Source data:
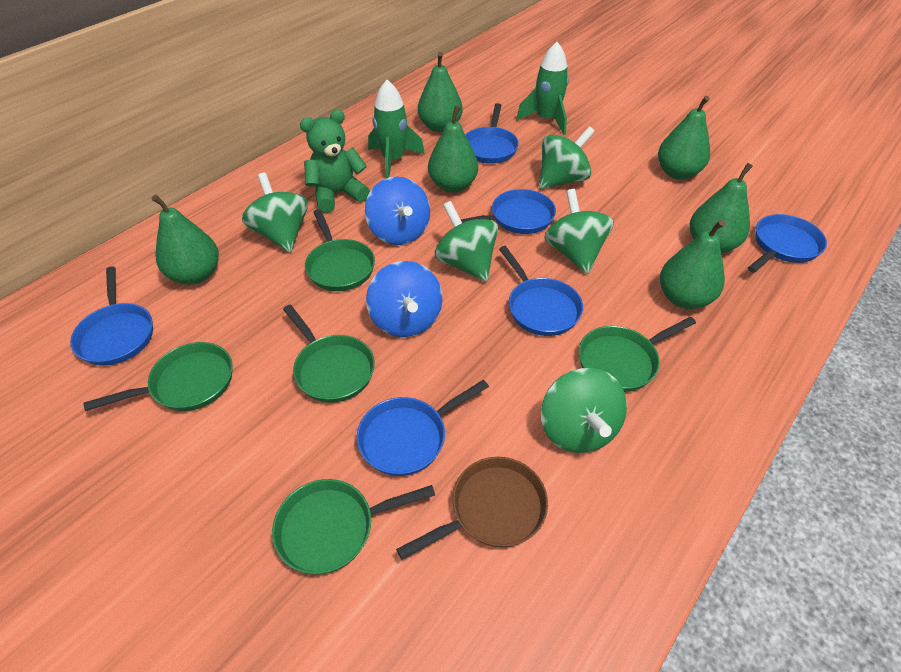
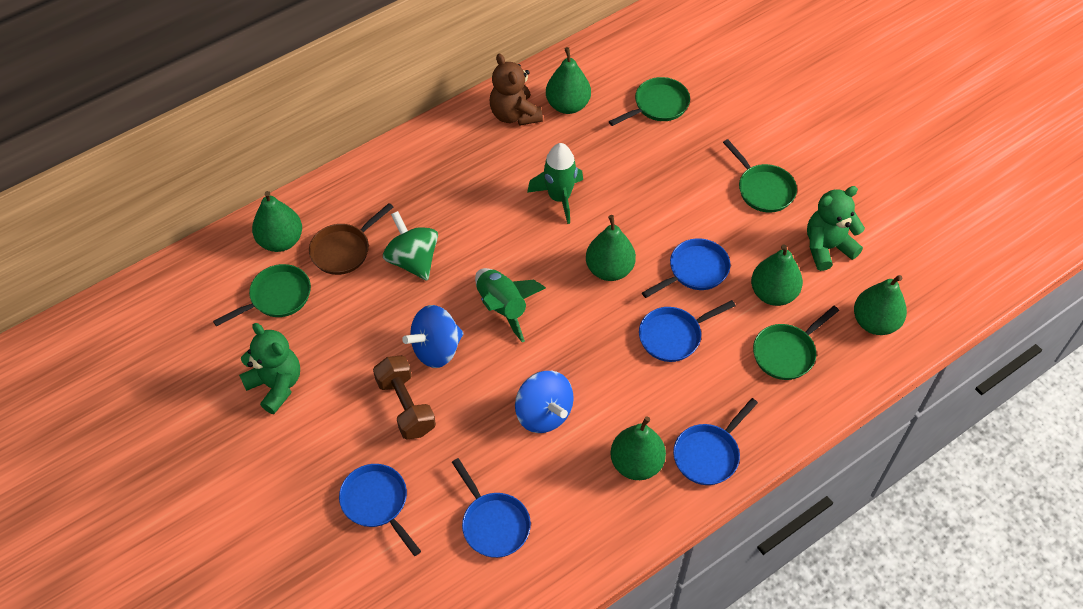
blue pan: 6 -> 5
brown dumbbell: 0 -> 1
brown teddy bear: 0 -> 1
green pan: 5 -> 4
green spinning top: 5 -> 1
green teddy bear: 1 -> 2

### How to complete this task
Lines above that contain the string "bear" make up the answer.

### Reply to the exercise
brown teddy bear: 0 -> 1
green teddy bear: 1 -> 2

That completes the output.